To be done —
Quote every line of text in the items below word for word, leaving the pictures out of your answer.

Entries shown —
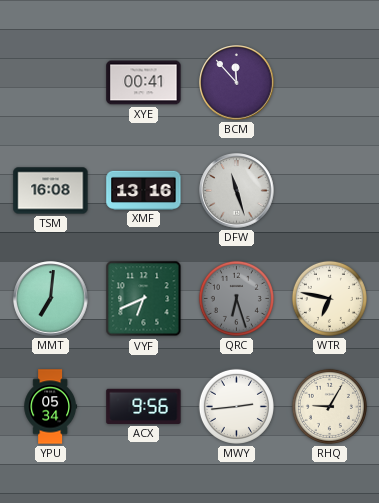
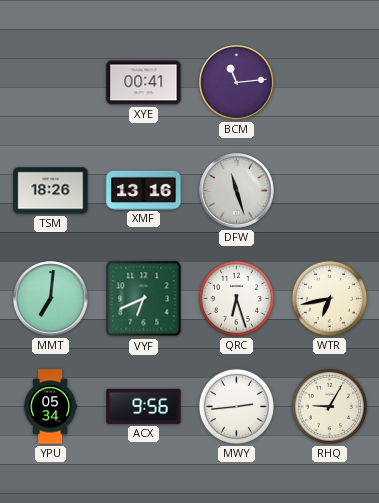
BCM: 11:53 -> 11:14
TSM: 16:08 -> 18:26
QRC dial: grey -> white
WTR: 6:47 -> 6:43
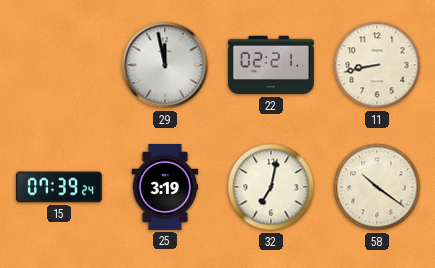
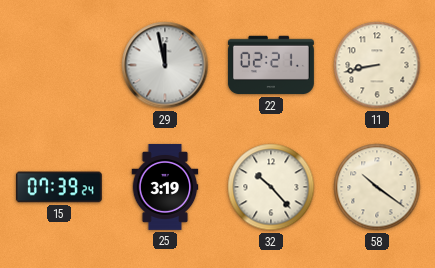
32: 7:02 -> 10:23
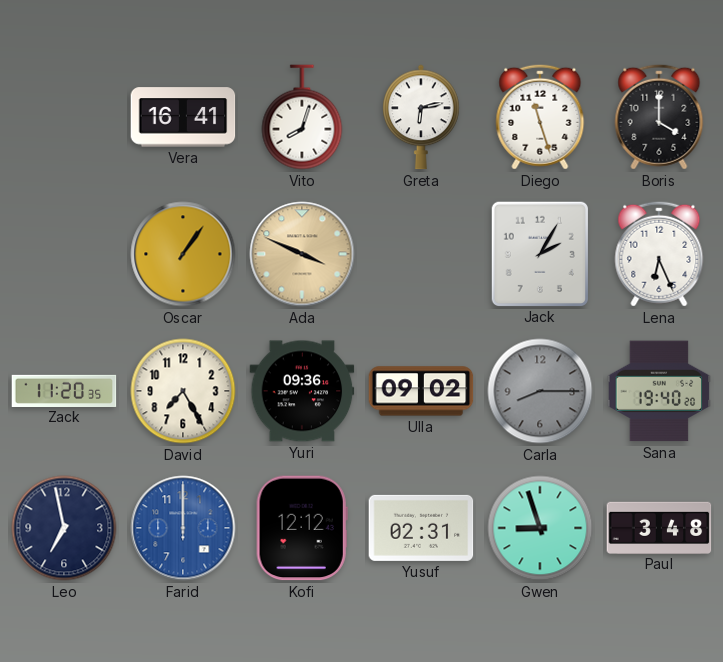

The completed task —
BCM: 11:53 -> 11:14
TSM: 16:08 -> 18:26
QRC dial: grey -> white
WTR: 6:47 -> 6:43
32: 7:02 -> 10:23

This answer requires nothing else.